> What you need to do: Every record below must be returned word for word, with the pictures left out.

*** Opening Excerpted records ***

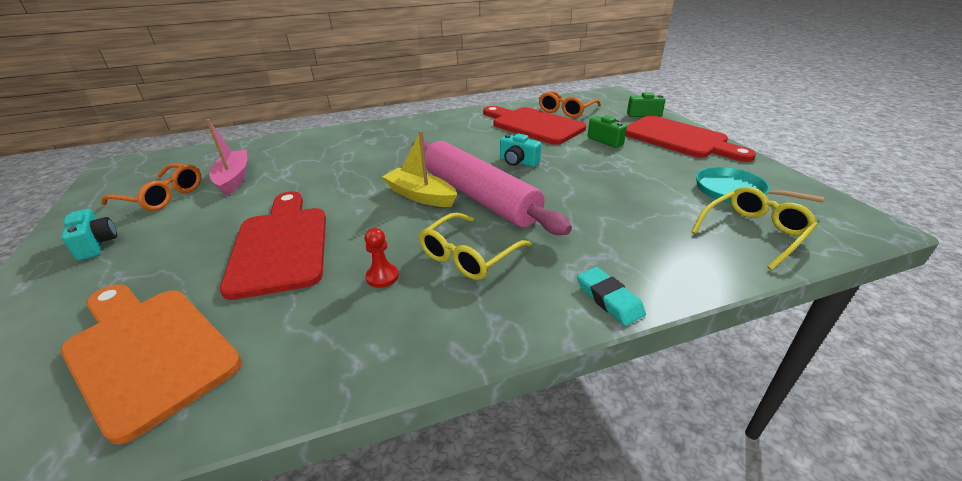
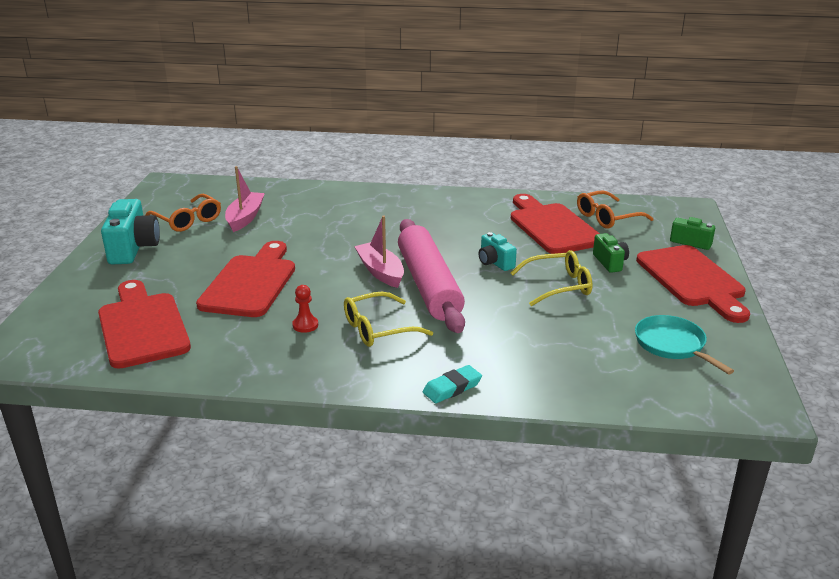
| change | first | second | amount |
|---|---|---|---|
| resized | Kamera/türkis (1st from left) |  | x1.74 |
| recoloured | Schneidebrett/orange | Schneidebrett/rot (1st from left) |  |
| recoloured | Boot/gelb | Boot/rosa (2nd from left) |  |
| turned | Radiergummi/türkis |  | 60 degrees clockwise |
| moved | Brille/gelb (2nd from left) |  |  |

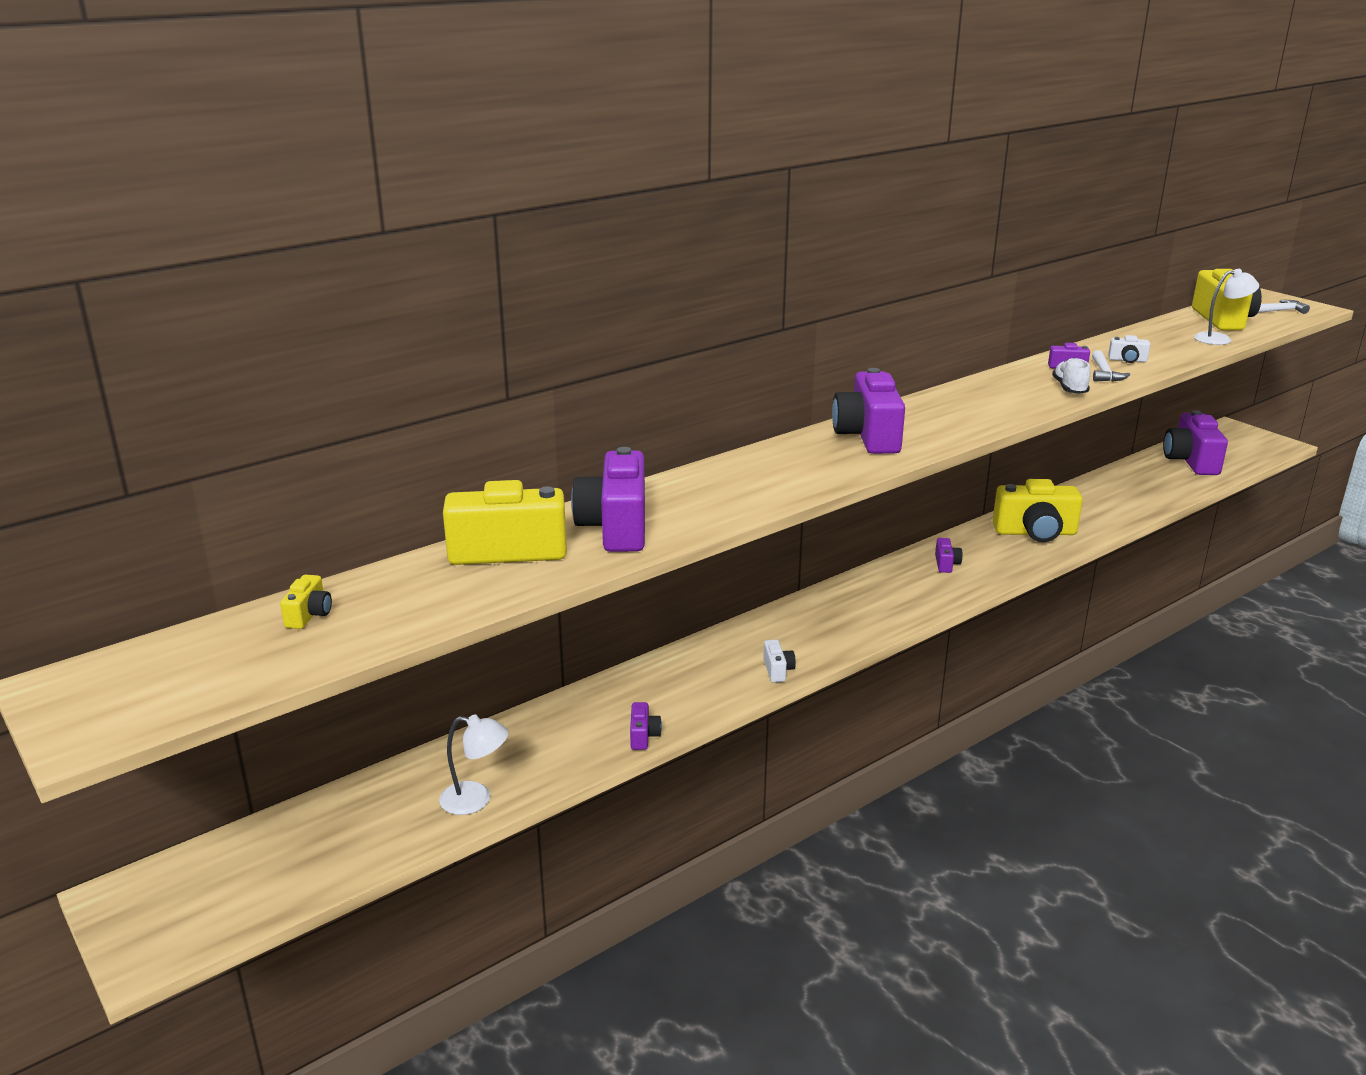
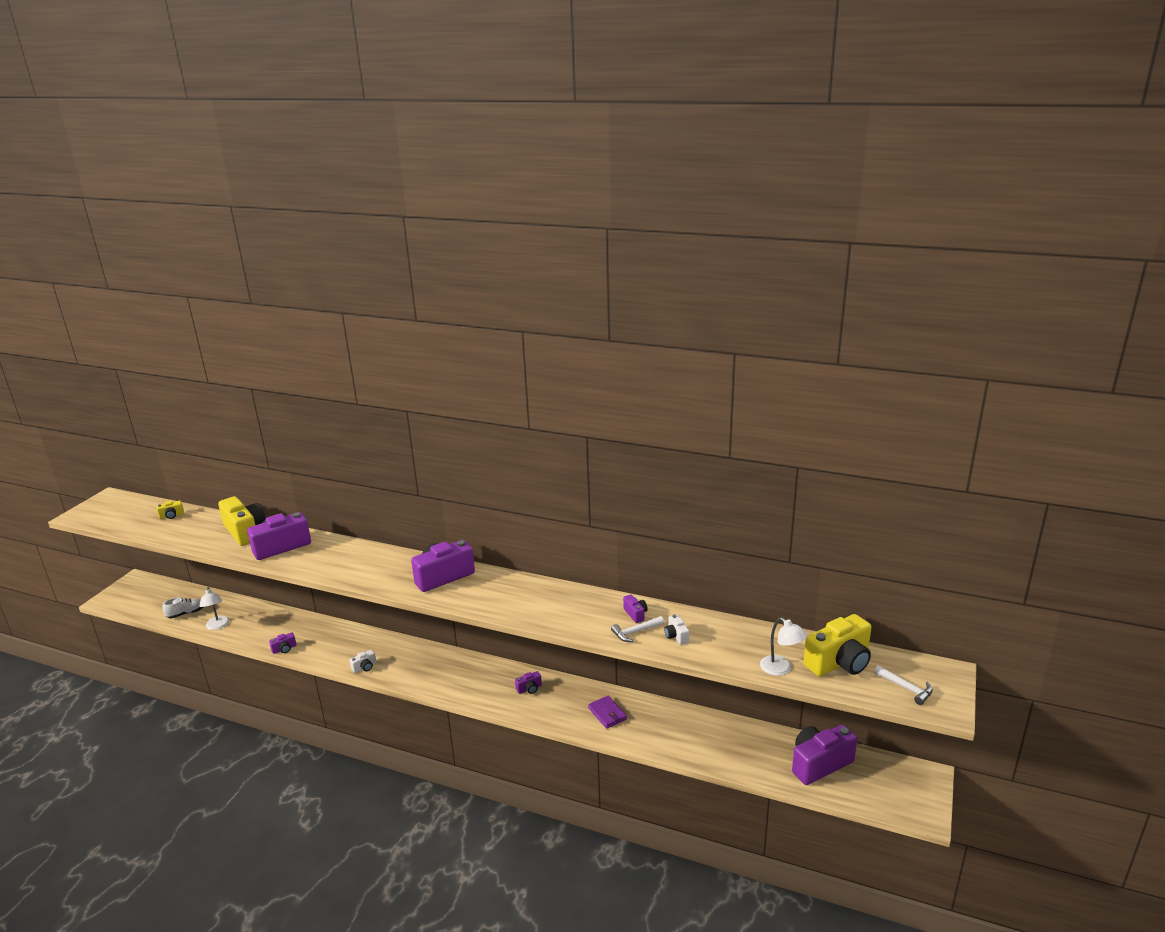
| change | first | second | amount |
|---|---|---|---|
| replaced | Kamera/gelb (3rd from left) | Geldbörse/lila |  |
| moved | Schuh/weiß |  |  |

*** Closing Excerpted records ***

> Answer area:
| change | first | second | amount |
|---|---|---|---|
| resized | Kamera/türkis (1st from left) |  | x1.74 |
| recoloured | Schneidebrett/orange | Schneidebrett/rot (1st from left) |  |
| recoloured | Boot/gelb | Boot/rosa (2nd from left) |  |
| turned | Radiergummi/türkis |  | 60 degrees clockwise |
| moved | Brille/gelb (2nd from left) |  |  |

| change | first | second | amount |
|---|---|---|---|
| replaced | Kamera/gelb (3rd from left) | Geldbörse/lila |  |
| moved | Schuh/weiß |  |  |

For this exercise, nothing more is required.